Try it:
Only one stretch of the data should be retyped: the lines from the line containing "The camera went 70" through the line containing "The camera went 140". Keep pictures out of it.

Extracted information:

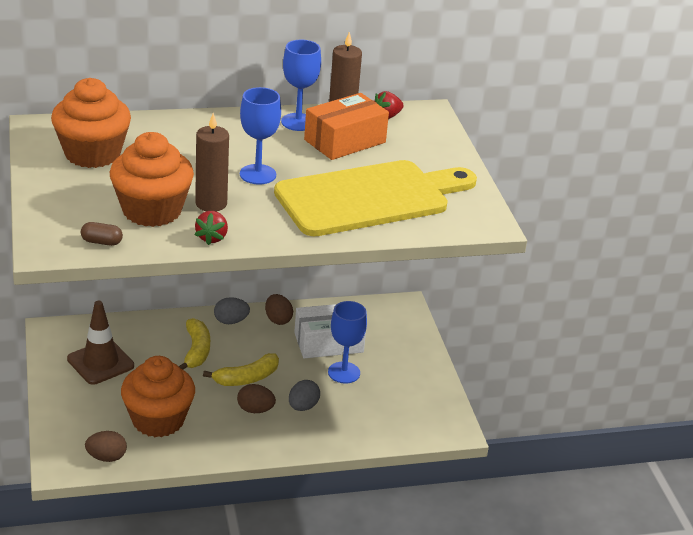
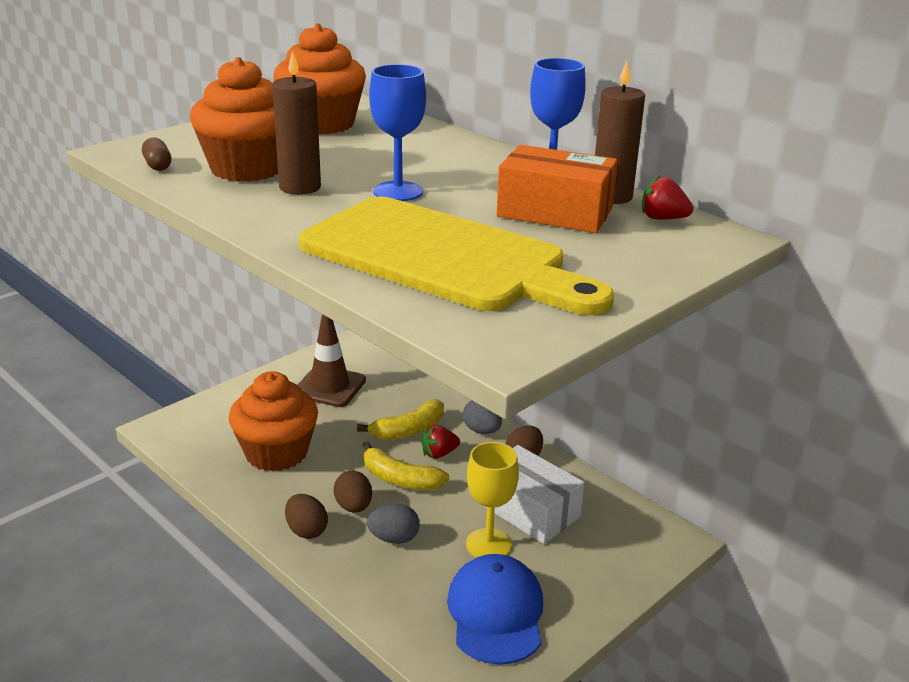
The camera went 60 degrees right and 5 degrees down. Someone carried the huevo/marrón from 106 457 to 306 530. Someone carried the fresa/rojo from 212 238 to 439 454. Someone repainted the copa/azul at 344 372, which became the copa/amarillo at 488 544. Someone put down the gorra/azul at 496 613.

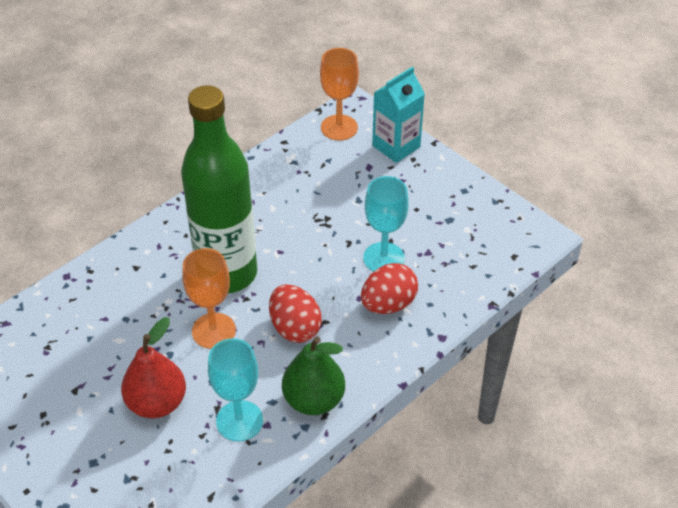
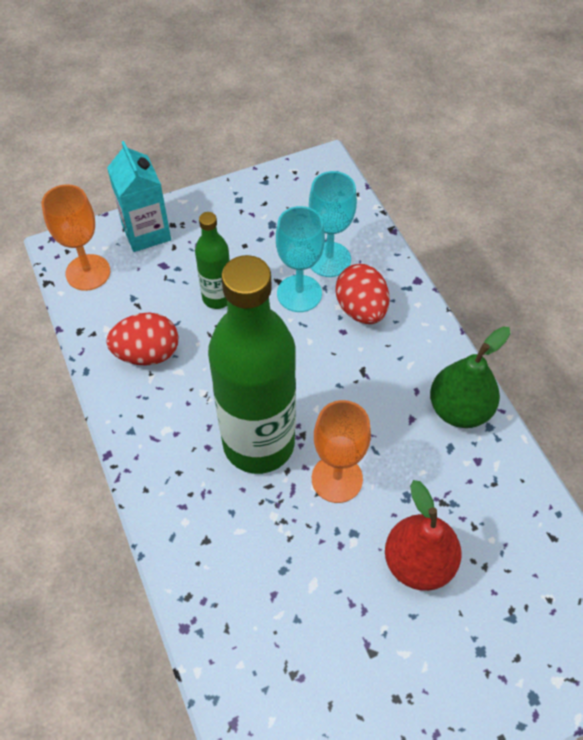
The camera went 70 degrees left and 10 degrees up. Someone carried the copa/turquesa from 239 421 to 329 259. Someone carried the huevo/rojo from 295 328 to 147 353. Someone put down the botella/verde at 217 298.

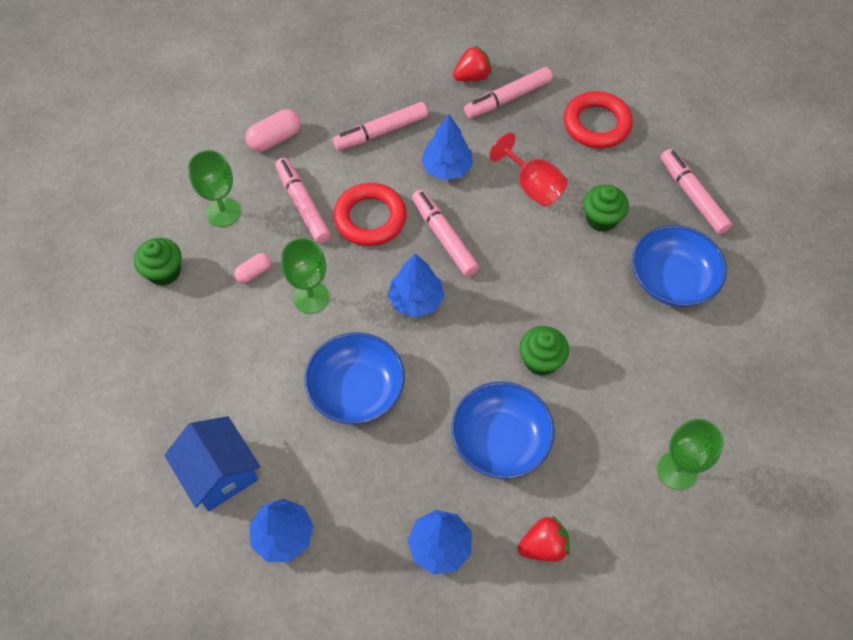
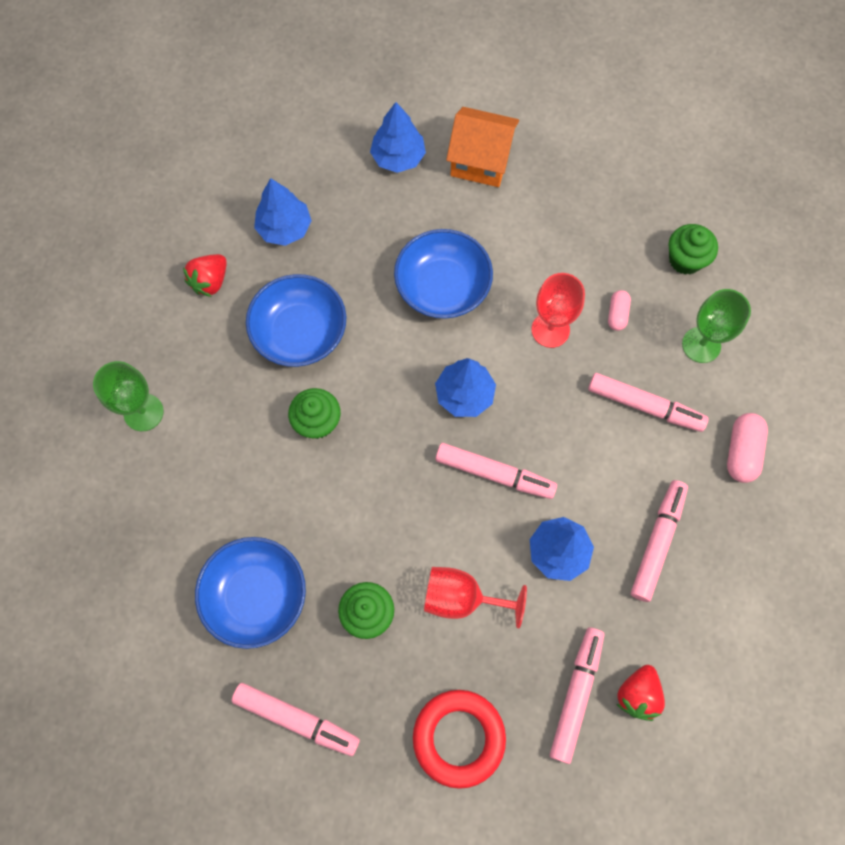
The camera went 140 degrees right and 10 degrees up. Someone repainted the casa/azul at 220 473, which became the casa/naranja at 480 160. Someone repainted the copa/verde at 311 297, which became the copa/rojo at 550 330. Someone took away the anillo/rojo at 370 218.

--

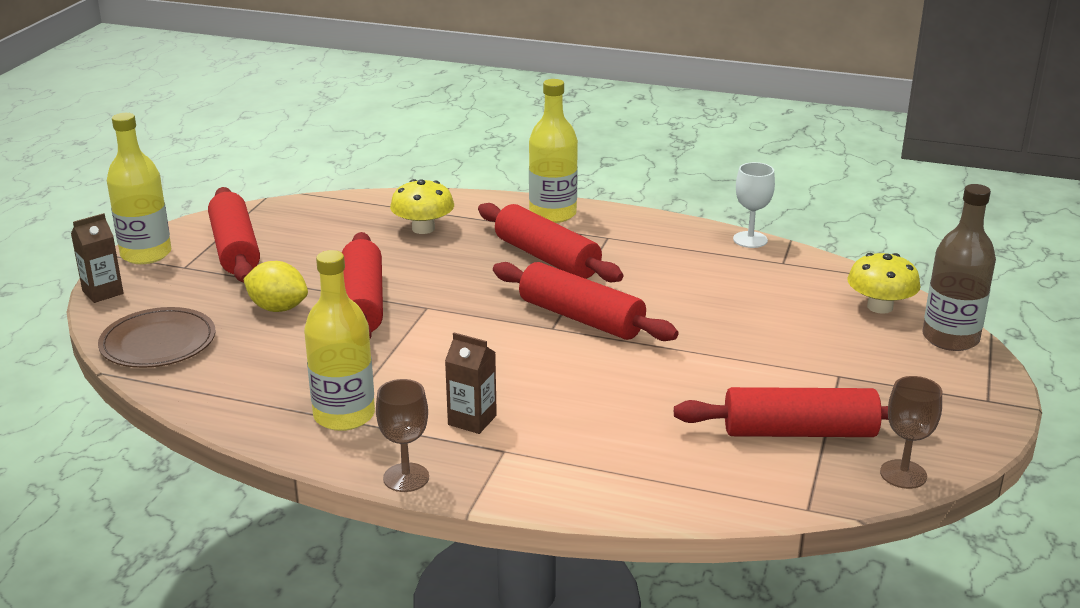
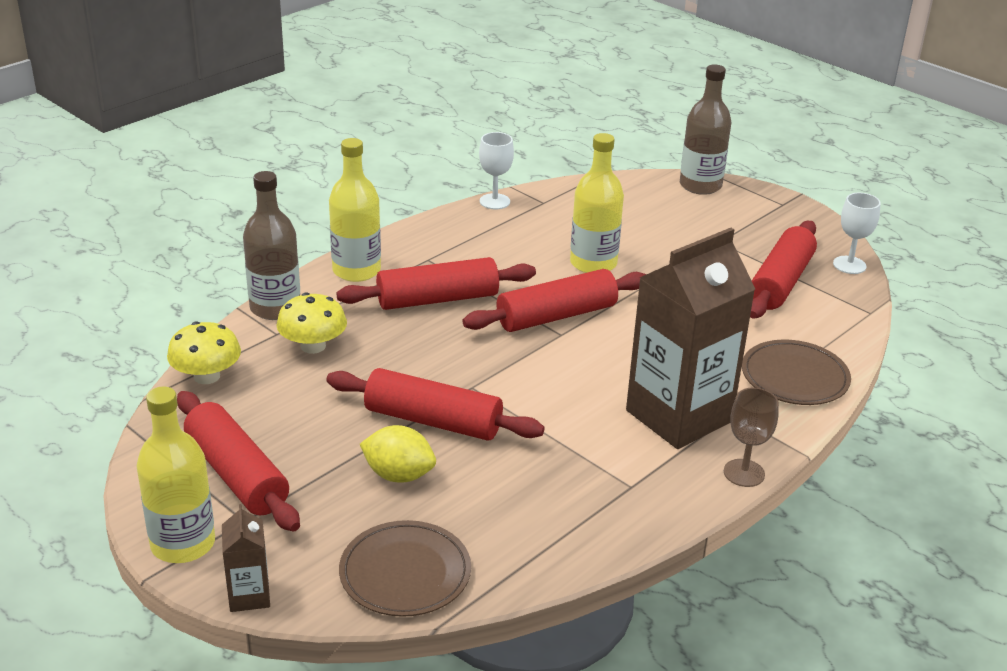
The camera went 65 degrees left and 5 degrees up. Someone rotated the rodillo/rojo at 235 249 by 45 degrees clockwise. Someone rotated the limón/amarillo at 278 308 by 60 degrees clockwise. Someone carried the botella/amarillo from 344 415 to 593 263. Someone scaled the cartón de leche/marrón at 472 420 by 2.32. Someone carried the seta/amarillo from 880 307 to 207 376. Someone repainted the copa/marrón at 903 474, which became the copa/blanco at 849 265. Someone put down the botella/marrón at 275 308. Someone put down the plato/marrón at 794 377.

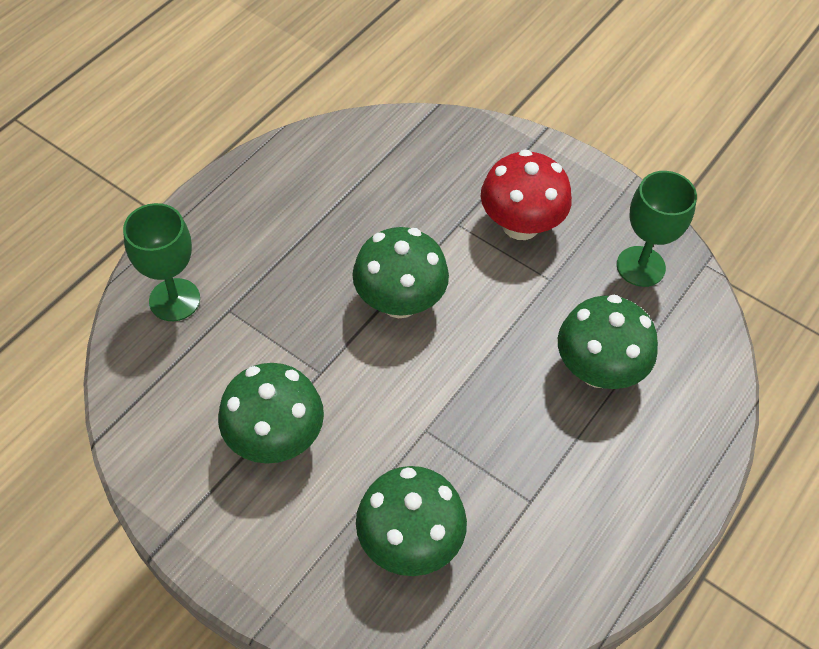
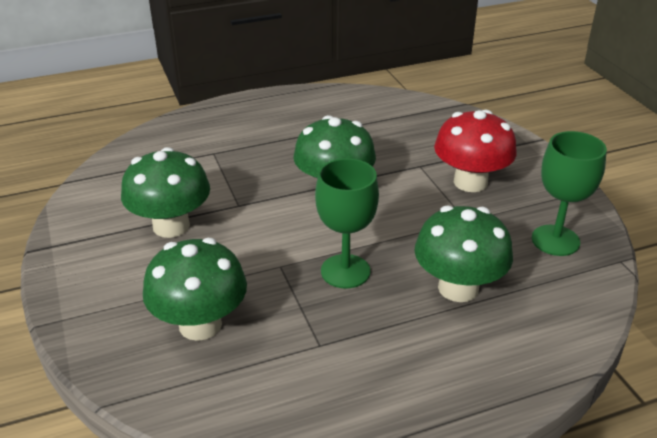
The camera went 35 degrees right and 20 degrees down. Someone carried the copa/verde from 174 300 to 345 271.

Result:
The camera went 70 degrees left and 10 degrees up. Someone carried the copa/turquesa from 239 421 to 329 259. Someone carried the huevo/rojo from 295 328 to 147 353. Someone put down the botella/verde at 217 298.

The camera went 140 degrees right and 10 degrees up. Someone repainted the casa/azul at 220 473, which became the casa/naranja at 480 160. Someone repainted the copa/verde at 311 297, which became the copa/rojo at 550 330. Someone took away the anillo/rojo at 370 218.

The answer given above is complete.